## WHAT YOU NEED TO DO
Please copy out the entries exactly, skipping any pictures.

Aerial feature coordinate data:
Start of Block

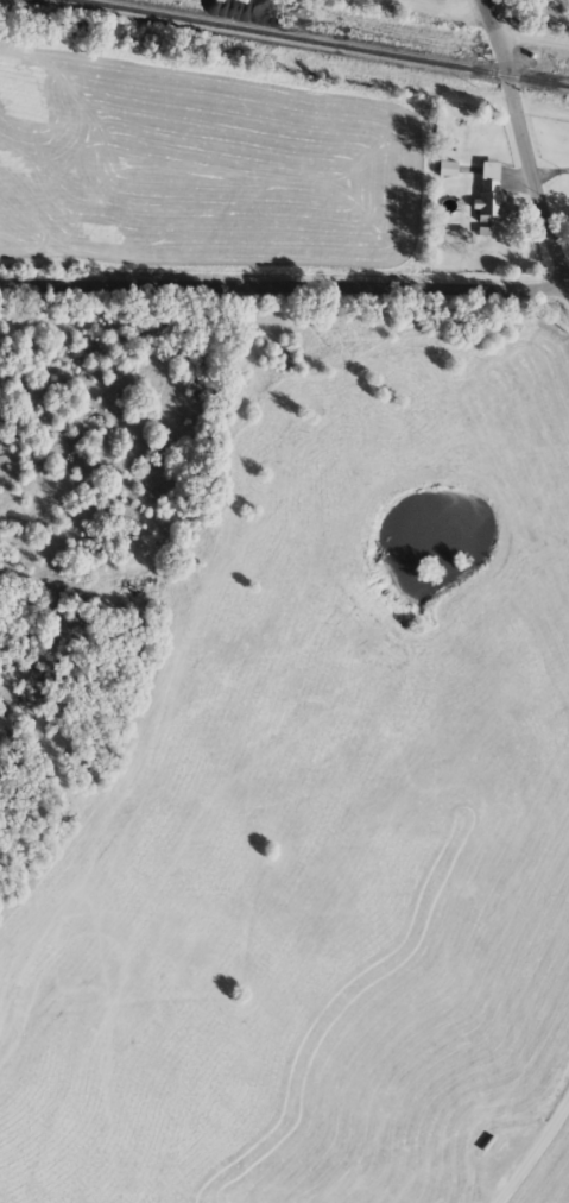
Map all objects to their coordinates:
road: (472, 1)
road: (530, 35)
railway: (316, 43)
road: (524, 142)
building: (488, 188)
road: (282, 283)
road: (567, 289)
road: (533, 1147)

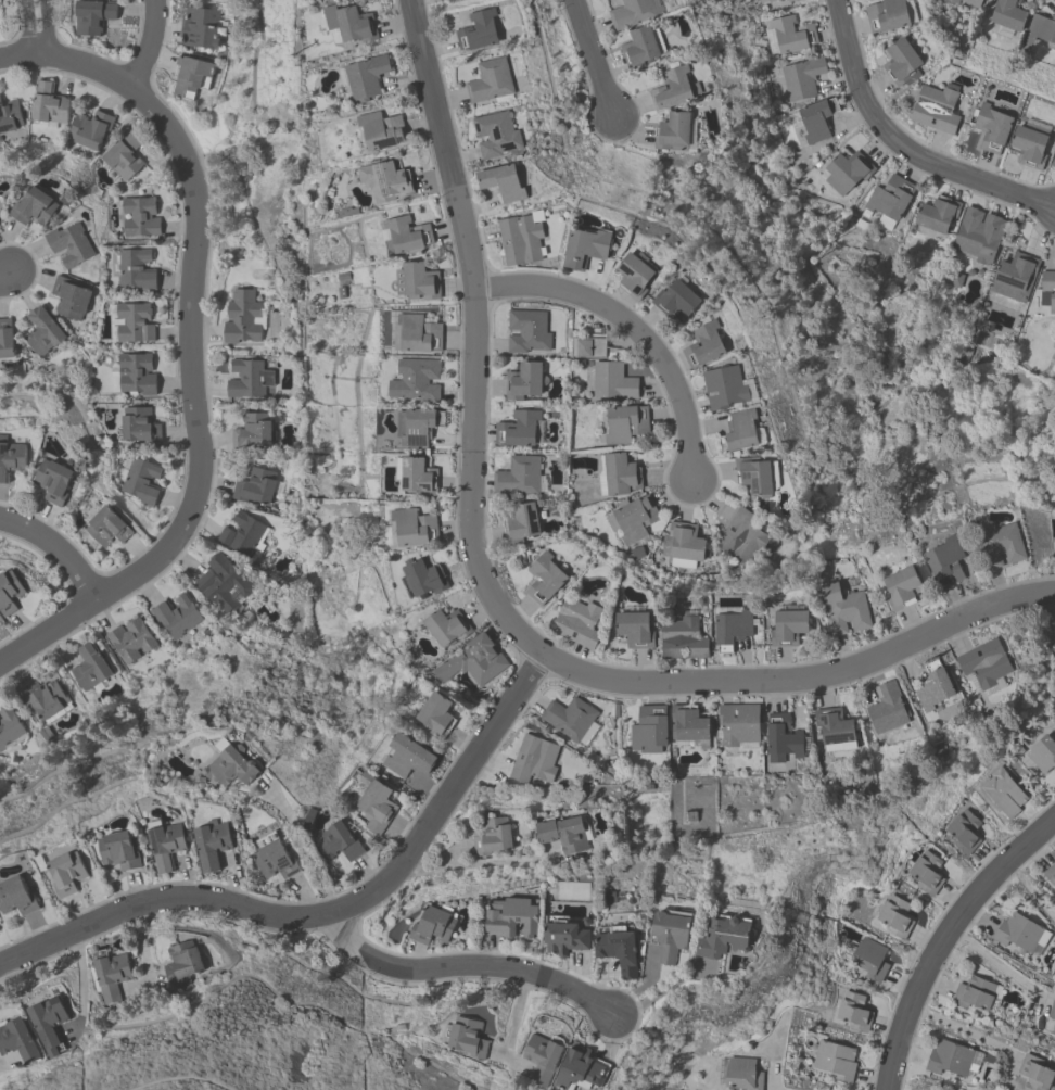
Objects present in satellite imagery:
building: (450, 0)
building: (790, 0)
building: (765, 1)
building: (953, 1)
building: (972, 2)
building: (632, 13)
building: (1006, 15)
building: (886, 16)
building: (92, 17)
building: (350, 24)
building: (200, 29)
building: (478, 31)
building: (1039, 31)
building: (788, 35)
road: (149, 45)
building: (639, 49)
road: (19, 54)
road: (591, 57)
building: (901, 64)
building: (801, 77)
building: (190, 78)
building: (365, 78)
building: (489, 82)
building: (671, 90)
building: (48, 103)
building: (936, 108)
building: (9, 115)
building: (816, 119)
building: (89, 128)
building: (381, 128)
building: (992, 128)
building: (673, 132)
building: (496, 135)
road: (903, 145)
building: (1028, 148)
building: (123, 155)
building: (1053, 164)
building: (846, 172)
building: (385, 179)
building: (502, 183)
building: (890, 197)
building: (35, 204)
building: (936, 213)
building: (139, 216)
building: (406, 233)
building: (978, 235)
building: (520, 239)
building: (70, 242)
building: (585, 249)
building: (135, 269)
road: (5, 272)
building: (634, 277)
building: (1014, 277)
building: (417, 279)
building: (1048, 288)
building: (69, 297)
building: (676, 301)
building: (242, 317)
building: (134, 321)
road: (632, 328)
building: (41, 331)
building: (528, 331)
building: (416, 332)
road: (474, 335)
road: (189, 337)
building: (5, 339)
building: (704, 346)
building: (588, 347)
building: (136, 373)
building: (248, 377)
building: (416, 378)
building: (525, 381)
building: (613, 382)
building: (727, 389)
building: (417, 424)
building: (625, 424)
building: (138, 425)
building: (517, 429)
building: (251, 430)
building: (739, 432)
building: (11, 456)
building: (418, 475)
building: (620, 475)
building: (518, 476)
building: (756, 477)
building: (54, 479)
building: (140, 480)
building: (254, 485)
building: (632, 518)
building: (521, 523)
building: (107, 525)
building: (414, 525)
building: (243, 534)
building: (741, 537)
building: (682, 542)
building: (1000, 545)
road: (56, 549)
building: (945, 562)
building: (423, 575)
building: (544, 580)
building: (222, 583)
building: (10, 589)
building: (900, 589)
building: (844, 611)
building: (175, 615)
building: (578, 623)
building: (446, 625)
building: (789, 627)
building: (634, 630)
building: (732, 631)
building: (130, 639)
building: (682, 639)
building: (473, 660)
building: (984, 664)
building: (89, 667)
road: (804, 678)
building: (933, 688)
building: (44, 697)
building: (887, 710)
building: (437, 714)
building: (568, 717)
building: (738, 724)
building: (688, 725)
building: (8, 727)
building: (834, 727)
building: (649, 728)
building: (781, 738)
building: (1042, 754)
building: (408, 755)
building: (533, 758)
building: (229, 763)
building: (1002, 793)
road: (447, 794)
building: (375, 803)
building: (963, 832)
building: (564, 833)
building: (492, 835)
building: (337, 842)
building: (164, 843)
building: (211, 843)
building: (119, 848)
road: (303, 848)
building: (274, 860)
road: (467, 865)
building: (68, 871)
building: (926, 872)
building: (1050, 873)
road: (1031, 889)
building: (17, 894)
road: (160, 898)
building: (513, 915)
building: (895, 916)
building: (433, 924)
building: (0, 926)
building: (672, 931)
building: (1020, 931)
building: (726, 932)
building: (565, 935)
road: (944, 938)
building: (619, 946)
building: (870, 958)
road: (998, 964)
building: (181, 965)
road: (464, 967)
road: (79, 971)
building: (109, 974)
building: (974, 992)
road: (659, 993)
building: (1052, 1009)
building: (854, 1011)
road: (512, 1017)
building: (49, 1022)
road: (962, 1029)
building: (1053, 1030)
building: (465, 1036)
building: (17, 1039)
building: (542, 1056)
building: (949, 1057)
building: (835, 1059)
building: (580, 1069)
building: (1035, 1072)
building: (742, 1075)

End of Block

## ANSWER SECTION
Map all objects to their coordinates:
road: (472, 1)
road: (530, 35)
railway: (316, 43)
road: (524, 142)
building: (488, 188)
road: (282, 283)
road: (567, 289)
road: (533, 1147)

Objects present in satellite imagery:
building: (450, 0)
building: (790, 0)
building: (765, 1)
building: (953, 1)
building: (972, 2)
building: (632, 13)
building: (1006, 15)
building: (886, 16)
building: (92, 17)
building: (350, 24)
building: (200, 29)
building: (478, 31)
building: (1039, 31)
building: (788, 35)
road: (149, 45)
building: (639, 49)
road: (19, 54)
road: (591, 57)
building: (901, 64)
building: (801, 77)
building: (190, 78)
building: (365, 78)
building: (489, 82)
building: (671, 90)
building: (48, 103)
building: (936, 108)
building: (9, 115)
building: (816, 119)
building: (89, 128)
building: (381, 128)
building: (992, 128)
building: (673, 132)
building: (496, 135)
road: (903, 145)
building: (1028, 148)
building: (123, 155)
building: (1053, 164)
building: (846, 172)
building: (385, 179)
building: (502, 183)
building: (890, 197)
building: (35, 204)
building: (936, 213)
building: (139, 216)
building: (406, 233)
building: (978, 235)
building: (520, 239)
building: (70, 242)
building: (585, 249)
building: (135, 269)
road: (5, 272)
building: (634, 277)
building: (1014, 277)
building: (417, 279)
building: (1048, 288)
building: (69, 297)
building: (676, 301)
building: (242, 317)
building: (134, 321)
road: (632, 328)
building: (41, 331)
building: (528, 331)
building: (416, 332)
road: (474, 335)
road: (189, 337)
building: (5, 339)
building: (704, 346)
building: (588, 347)
building: (136, 373)
building: (248, 377)
building: (416, 378)
building: (525, 381)
building: (613, 382)
building: (727, 389)
building: (417, 424)
building: (625, 424)
building: (138, 425)
building: (517, 429)
building: (251, 430)
building: (739, 432)
building: (11, 456)
building: (418, 475)
building: (620, 475)
building: (518, 476)
building: (756, 477)
building: (54, 479)
building: (140, 480)
building: (254, 485)
building: (632, 518)
building: (521, 523)
building: (107, 525)
building: (414, 525)
building: (243, 534)
building: (741, 537)
building: (682, 542)
building: (1000, 545)
road: (56, 549)
building: (945, 562)
building: (423, 575)
building: (544, 580)
building: (222, 583)
building: (10, 589)
building: (900, 589)
building: (844, 611)
building: (175, 615)
building: (578, 623)
building: (446, 625)
building: (789, 627)
building: (634, 630)
building: (732, 631)
building: (130, 639)
building: (682, 639)
building: (473, 660)
building: (984, 664)
building: (89, 667)
road: (804, 678)
building: (933, 688)
building: (44, 697)
building: (887, 710)
building: (437, 714)
building: (568, 717)
building: (738, 724)
building: (688, 725)
building: (8, 727)
building: (834, 727)
building: (649, 728)
building: (781, 738)
building: (1042, 754)
building: (408, 755)
building: (533, 758)
building: (229, 763)
building: (1002, 793)
road: (447, 794)
building: (375, 803)
building: (963, 832)
building: (564, 833)
building: (492, 835)
building: (337, 842)
building: (164, 843)
building: (211, 843)
building: (119, 848)
road: (303, 848)
building: (274, 860)
road: (467, 865)
building: (68, 871)
building: (926, 872)
building: (1050, 873)
road: (1031, 889)
building: (17, 894)
road: (160, 898)
building: (513, 915)
building: (895, 916)
building: (433, 924)
building: (0, 926)
building: (672, 931)
building: (1020, 931)
building: (726, 932)
building: (565, 935)
road: (944, 938)
building: (619, 946)
building: (870, 958)
road: (998, 964)
building: (181, 965)
road: (464, 967)
road: (79, 971)
building: (109, 974)
building: (974, 992)
road: (659, 993)
building: (1052, 1009)
building: (854, 1011)
road: (512, 1017)
building: (49, 1022)
road: (962, 1029)
building: (1053, 1030)
building: (465, 1036)
building: (17, 1039)
building: (542, 1056)
building: (949, 1057)
building: (835, 1059)
building: (580, 1069)
building: (1035, 1072)
building: (742, 1075)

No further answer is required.